Collection entries:
****************

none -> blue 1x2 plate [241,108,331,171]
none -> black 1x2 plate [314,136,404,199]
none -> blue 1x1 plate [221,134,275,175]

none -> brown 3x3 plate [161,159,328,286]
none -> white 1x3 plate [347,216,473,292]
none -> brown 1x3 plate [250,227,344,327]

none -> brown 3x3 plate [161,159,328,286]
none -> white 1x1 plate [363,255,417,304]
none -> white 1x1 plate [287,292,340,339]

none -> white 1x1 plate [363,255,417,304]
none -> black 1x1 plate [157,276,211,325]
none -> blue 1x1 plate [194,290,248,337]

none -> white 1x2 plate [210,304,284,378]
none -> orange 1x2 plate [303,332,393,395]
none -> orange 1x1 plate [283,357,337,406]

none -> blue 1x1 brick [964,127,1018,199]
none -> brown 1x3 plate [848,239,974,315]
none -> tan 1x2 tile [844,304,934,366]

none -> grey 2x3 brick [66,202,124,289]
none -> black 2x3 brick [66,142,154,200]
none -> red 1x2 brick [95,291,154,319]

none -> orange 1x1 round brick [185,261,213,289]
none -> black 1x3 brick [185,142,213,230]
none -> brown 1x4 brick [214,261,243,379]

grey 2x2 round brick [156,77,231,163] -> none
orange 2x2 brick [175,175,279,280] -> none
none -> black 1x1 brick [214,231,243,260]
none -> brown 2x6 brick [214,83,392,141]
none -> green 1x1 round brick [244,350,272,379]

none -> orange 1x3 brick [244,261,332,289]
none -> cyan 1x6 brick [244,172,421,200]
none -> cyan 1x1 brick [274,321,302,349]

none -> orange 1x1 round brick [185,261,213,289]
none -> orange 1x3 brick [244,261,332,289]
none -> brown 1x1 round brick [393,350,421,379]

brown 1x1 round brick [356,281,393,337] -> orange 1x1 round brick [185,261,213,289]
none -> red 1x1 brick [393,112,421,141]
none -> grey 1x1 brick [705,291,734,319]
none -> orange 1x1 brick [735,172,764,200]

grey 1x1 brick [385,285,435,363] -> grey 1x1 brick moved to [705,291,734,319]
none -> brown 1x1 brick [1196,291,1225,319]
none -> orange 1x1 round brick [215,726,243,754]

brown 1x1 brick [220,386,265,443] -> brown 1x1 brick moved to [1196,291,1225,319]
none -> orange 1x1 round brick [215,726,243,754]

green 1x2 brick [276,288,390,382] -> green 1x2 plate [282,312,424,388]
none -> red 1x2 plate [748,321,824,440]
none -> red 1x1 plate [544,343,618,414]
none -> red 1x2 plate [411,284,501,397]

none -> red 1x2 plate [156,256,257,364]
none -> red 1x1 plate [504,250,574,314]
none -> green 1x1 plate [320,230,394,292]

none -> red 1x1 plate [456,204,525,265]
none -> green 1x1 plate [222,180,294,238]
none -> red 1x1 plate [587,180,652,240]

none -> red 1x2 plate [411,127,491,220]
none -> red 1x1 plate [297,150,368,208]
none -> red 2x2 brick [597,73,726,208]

****************

*PROBLEM TO SOLVE:*
Please output each record exactly as it appears above.

*RESULT FOR THIS TASK:*
none -> blue 1x2 plate [241,108,331,171]
none -> black 1x2 plate [314,136,404,199]
none -> blue 1x1 plate [221,134,275,175]

none -> brown 3x3 plate [161,159,328,286]
none -> white 1x3 plate [347,216,473,292]
none -> brown 1x3 plate [250,227,344,327]

none -> brown 3x3 plate [161,159,328,286]
none -> white 1x1 plate [363,255,417,304]
none -> white 1x1 plate [287,292,340,339]

none -> white 1x1 plate [363,255,417,304]
none -> black 1x1 plate [157,276,211,325]
none -> blue 1x1 plate [194,290,248,337]

none -> white 1x2 plate [210,304,284,378]
none -> orange 1x2 plate [303,332,393,395]
none -> orange 1x1 plate [283,357,337,406]

none -> blue 1x1 brick [964,127,1018,199]
none -> brown 1x3 plate [848,239,974,315]
none -> tan 1x2 tile [844,304,934,366]

none -> grey 2x3 brick [66,202,124,289]
none -> black 2x3 brick [66,142,154,200]
none -> red 1x2 brick [95,291,154,319]

none -> orange 1x1 round brick [185,261,213,289]
none -> black 1x3 brick [185,142,213,230]
none -> brown 1x4 brick [214,261,243,379]

grey 2x2 round brick [156,77,231,163] -> none
orange 2x2 brick [175,175,279,280] -> none
none -> black 1x1 brick [214,231,243,260]
none -> brown 2x6 brick [214,83,392,141]
none -> green 1x1 round brick [244,350,272,379]

none -> orange 1x3 brick [244,261,332,289]
none -> cyan 1x6 brick [244,172,421,200]
none -> cyan 1x1 brick [274,321,302,349]

none -> orange 1x1 round brick [185,261,213,289]
none -> orange 1x3 brick [244,261,332,289]
none -> brown 1x1 round brick [393,350,421,379]

brown 1x1 round brick [356,281,393,337] -> orange 1x1 round brick [185,261,213,289]
none -> red 1x1 brick [393,112,421,141]
none -> grey 1x1 brick [705,291,734,319]
none -> orange 1x1 brick [735,172,764,200]

grey 1x1 brick [385,285,435,363] -> grey 1x1 brick moved to [705,291,734,319]
none -> brown 1x1 brick [1196,291,1225,319]
none -> orange 1x1 round brick [215,726,243,754]

brown 1x1 brick [220,386,265,443] -> brown 1x1 brick moved to [1196,291,1225,319]
none -> orange 1x1 round brick [215,726,243,754]

green 1x2 brick [276,288,390,382] -> green 1x2 plate [282,312,424,388]
none -> red 1x2 plate [748,321,824,440]
none -> red 1x1 plate [544,343,618,414]
none -> red 1x2 plate [411,284,501,397]

none -> red 1x2 plate [156,256,257,364]
none -> red 1x1 plate [504,250,574,314]
none -> green 1x1 plate [320,230,394,292]

none -> red 1x1 plate [456,204,525,265]
none -> green 1x1 plate [222,180,294,238]
none -> red 1x1 plate [587,180,652,240]

none -> red 1x2 plate [411,127,491,220]
none -> red 1x1 plate [297,150,368,208]
none -> red 2x2 brick [597,73,726,208]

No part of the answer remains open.